--- Task directions ---
Repeat only the lines below from the one containing "lime brick C10" through the one containing "yellow slope G7:H7", inclusive, exactly as written.

--- Data for this exercise ---

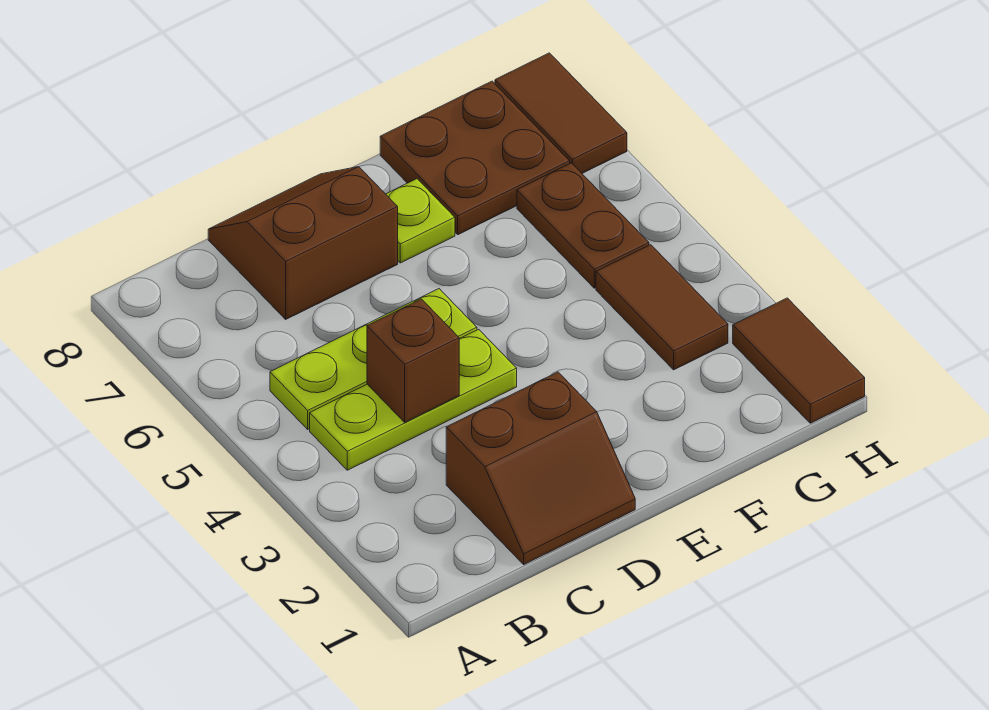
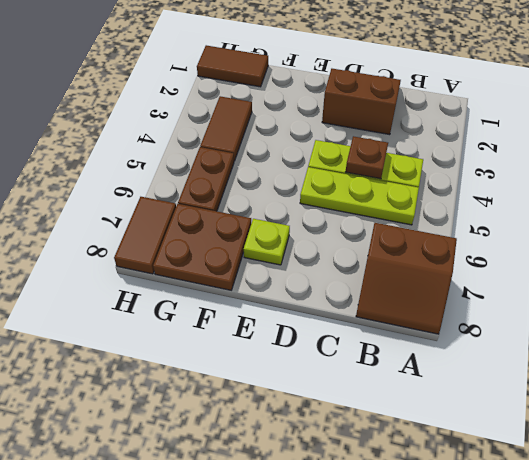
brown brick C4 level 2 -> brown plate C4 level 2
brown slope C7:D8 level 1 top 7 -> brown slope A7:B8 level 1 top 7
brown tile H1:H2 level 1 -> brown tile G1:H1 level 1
...
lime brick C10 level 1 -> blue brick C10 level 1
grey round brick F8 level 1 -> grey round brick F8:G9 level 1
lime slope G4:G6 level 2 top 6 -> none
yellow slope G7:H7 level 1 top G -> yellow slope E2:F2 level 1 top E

--- Answer to this task ---
lime brick C10 level 1 -> blue brick C10 level 1
grey round brick F8 level 1 -> grey round brick F8:G9 level 1
lime slope G4:G6 level 2 top 6 -> none
yellow slope G7:H7 level 1 top G -> yellow slope E2:F2 level 1 top E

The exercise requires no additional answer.